-- How to complete this task --
Locate the line containing "black capsule: 2 -> 1" in the material below. Copy that line and all following lines through the end exactly, omitting any pictures.

-- Given records --
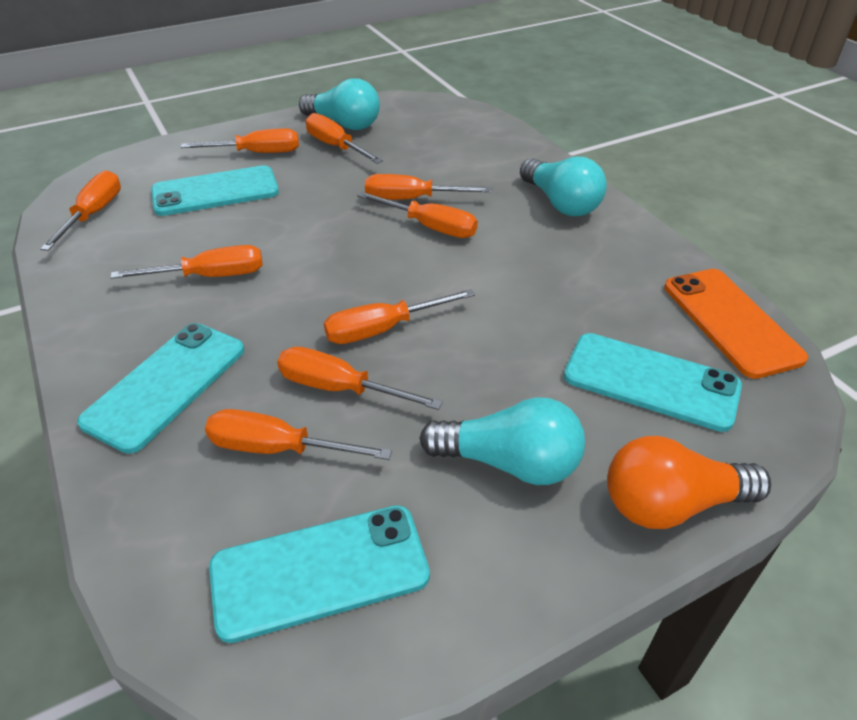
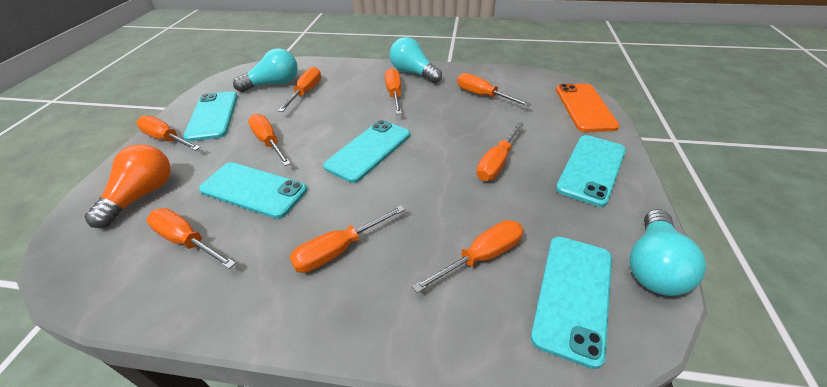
turquoise phone: 4 -> 5

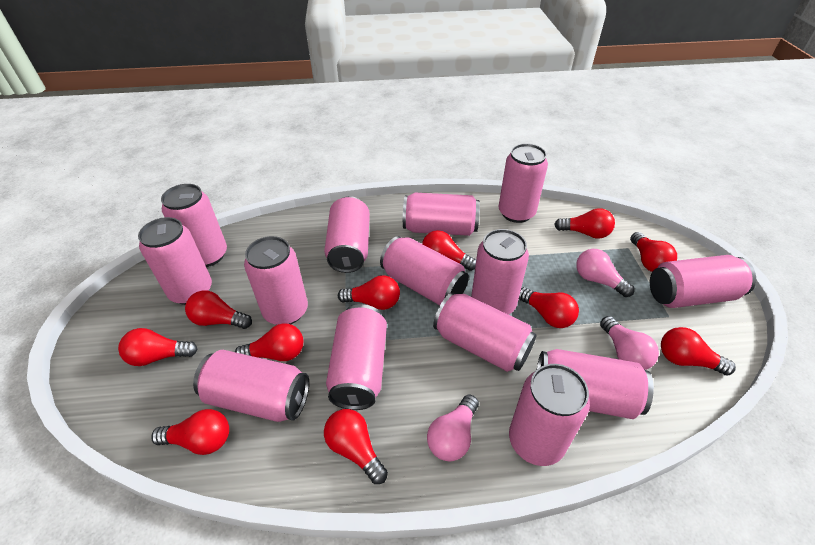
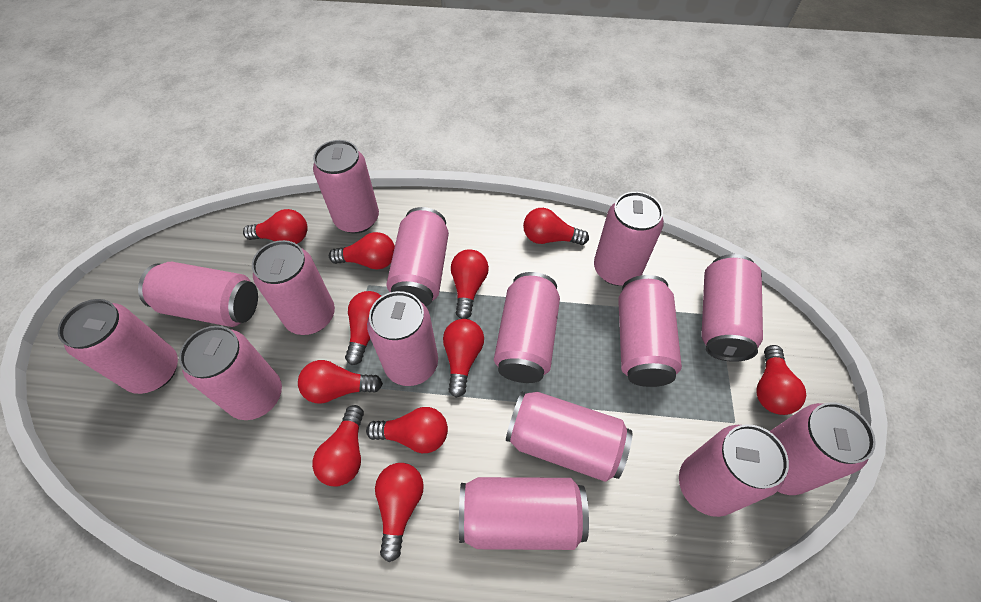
pink can: 14 -> 15
pink light bulb: 3 -> 0

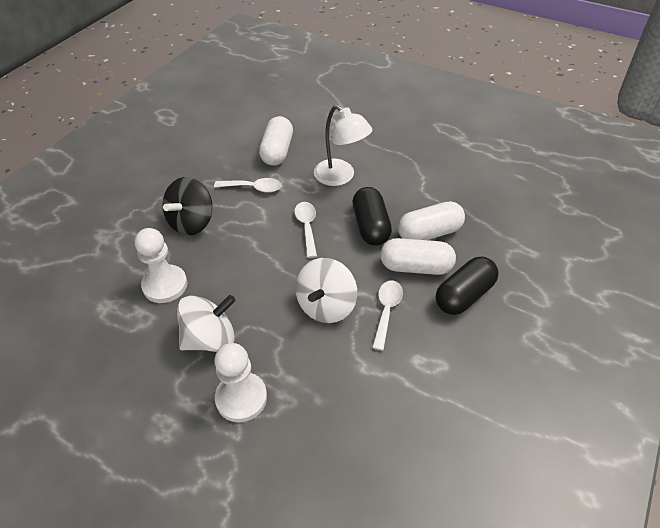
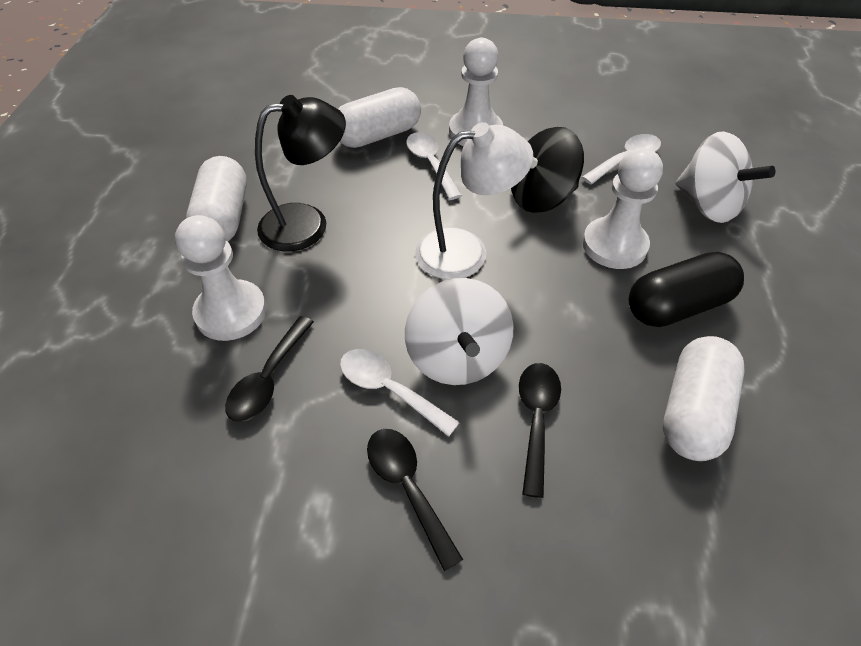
black capsule: 2 -> 1
black lamp: 0 -> 1
black spoon: 0 -> 3
white pawn: 2 -> 3

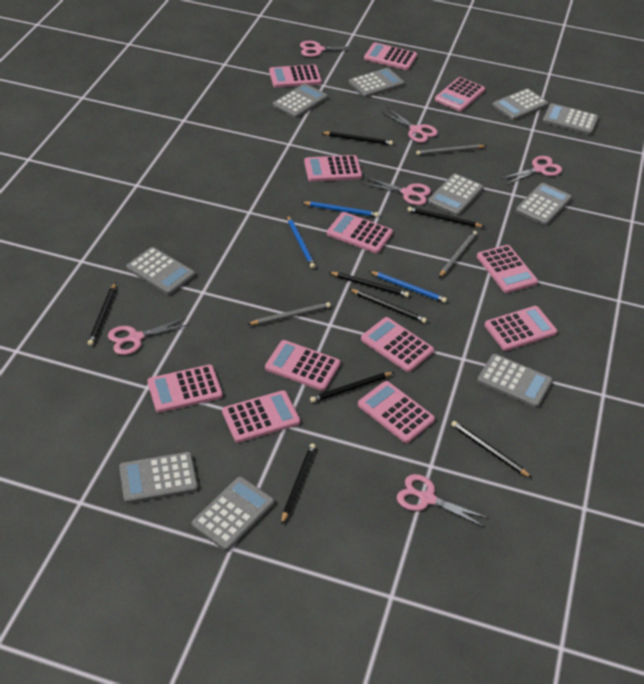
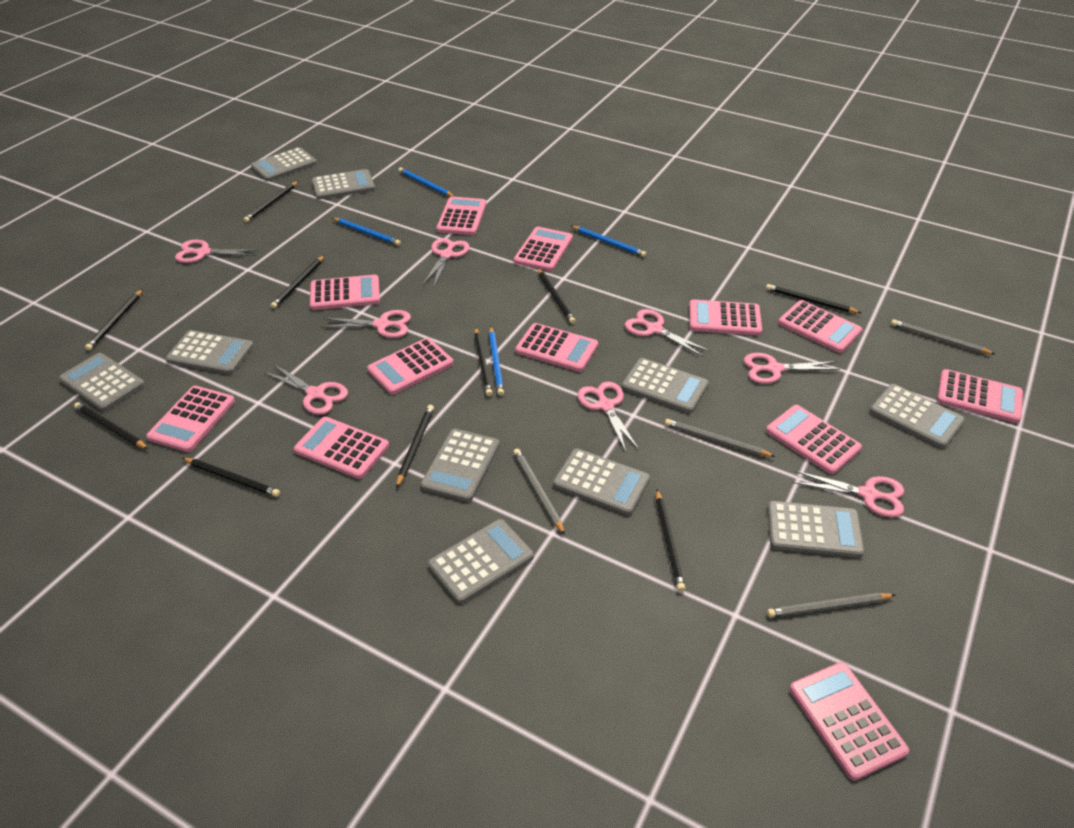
black pencil: 8 -> 10
blue pencil: 3 -> 4
grey pencil: 3 -> 4
pink scissors: 6 -> 8

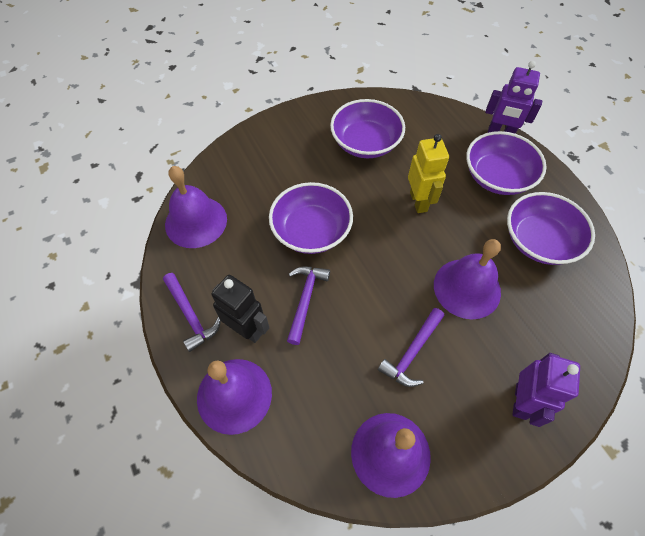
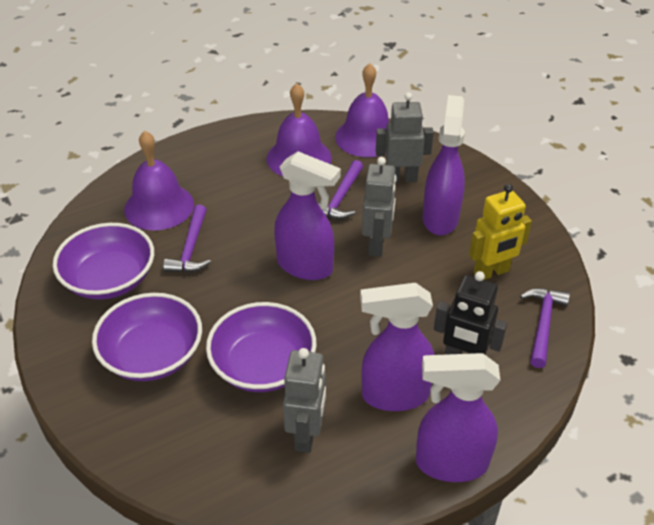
grey robot: 0 -> 3
purple bell: 4 -> 3
purple bowl: 4 -> 3
purple robot: 2 -> 0
purple spray bottle: 0 -> 4

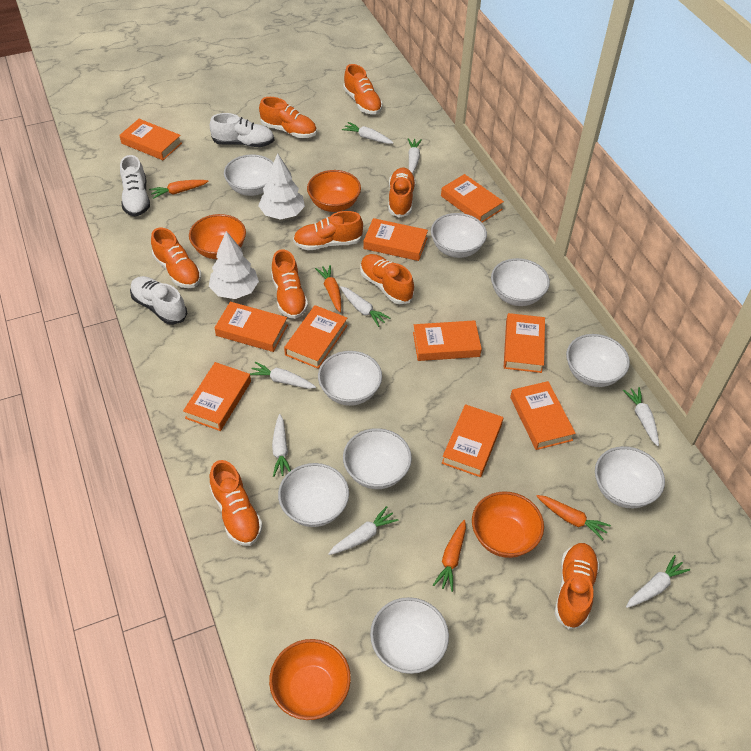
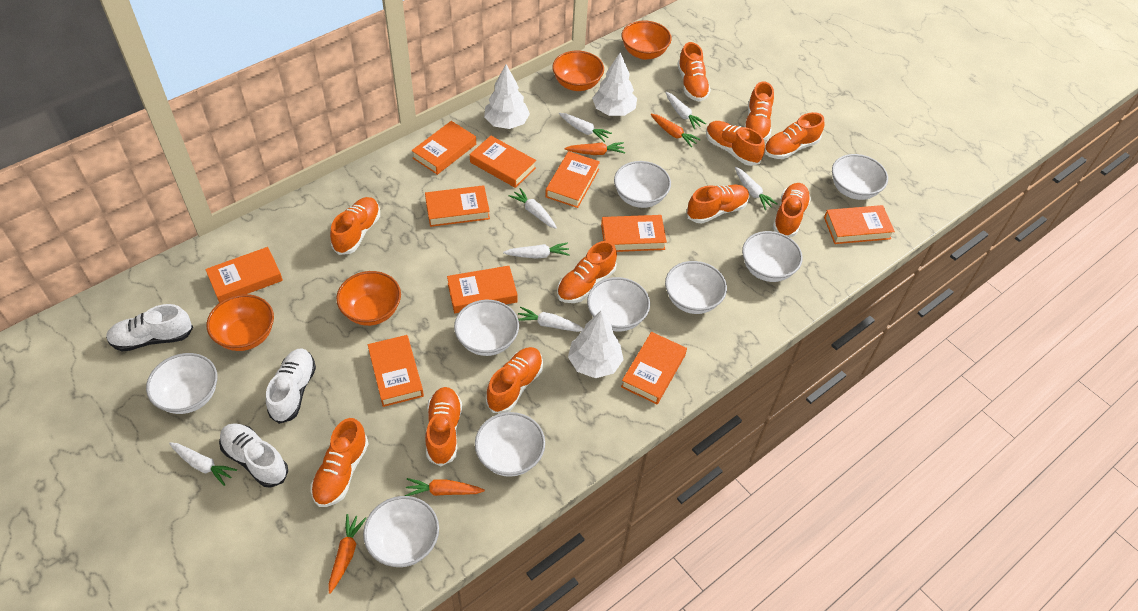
orange shoe: 9 -> 11
white carrot: 8 -> 7
white tree: 2 -> 3

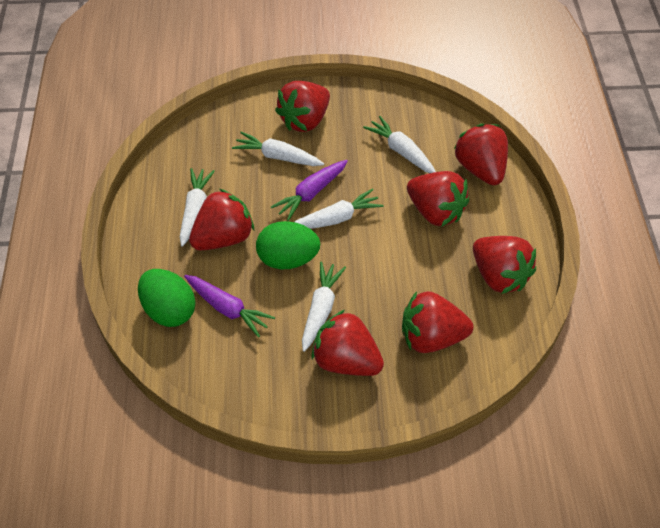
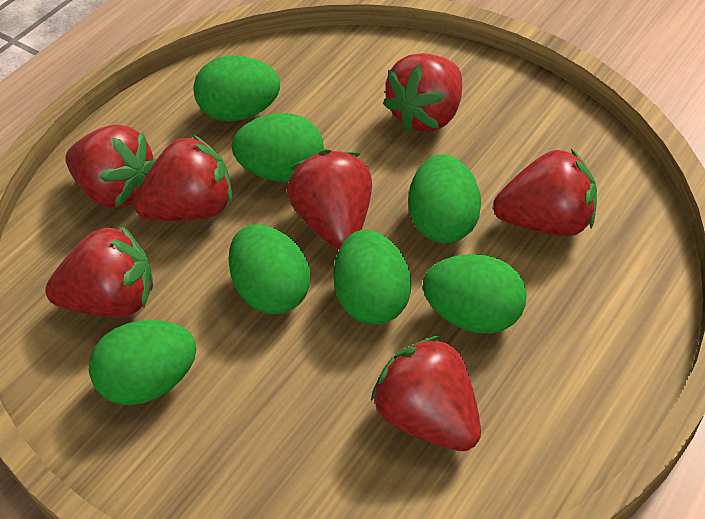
green egg: 2 -> 7
purple carrot: 2 -> 0
white carrot: 5 -> 0

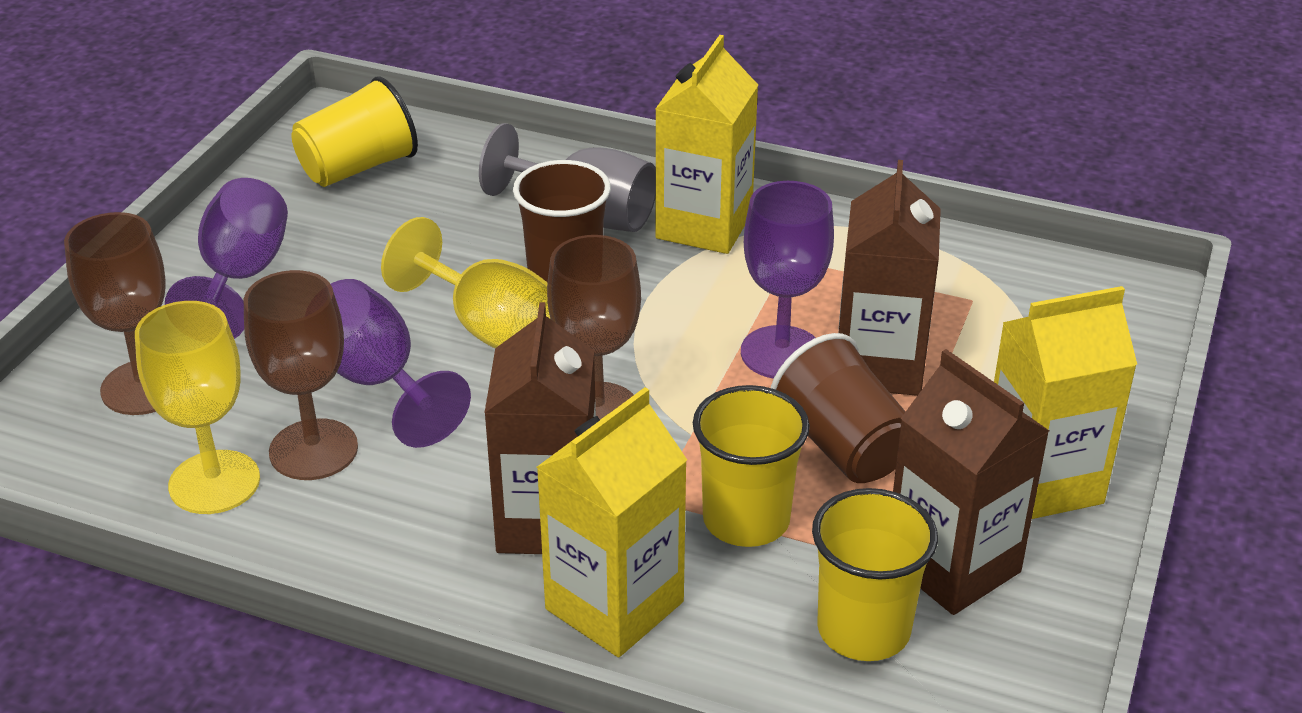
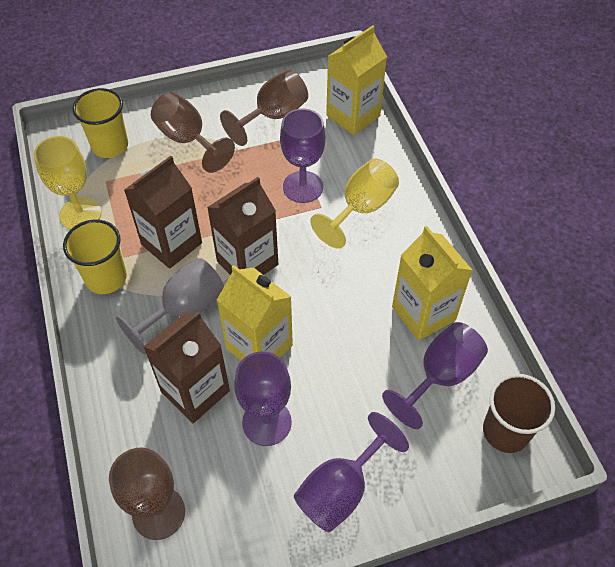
brown cup: 2 -> 1
purple goblet: 3 -> 4
yellow cup: 3 -> 2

-- Answer to the exercise --
black capsule: 2 -> 1
black lamp: 0 -> 1
black spoon: 0 -> 3
white pawn: 2 -> 3

black pencil: 8 -> 10
blue pencil: 3 -> 4
grey pencil: 3 -> 4
pink scissors: 6 -> 8

grey robot: 0 -> 3
purple bell: 4 -> 3
purple bowl: 4 -> 3
purple robot: 2 -> 0
purple spray bottle: 0 -> 4

orange shoe: 9 -> 11
white carrot: 8 -> 7
white tree: 2 -> 3

green egg: 2 -> 7
purple carrot: 2 -> 0
white carrot: 5 -> 0

brown cup: 2 -> 1
purple goblet: 3 -> 4
yellow cup: 3 -> 2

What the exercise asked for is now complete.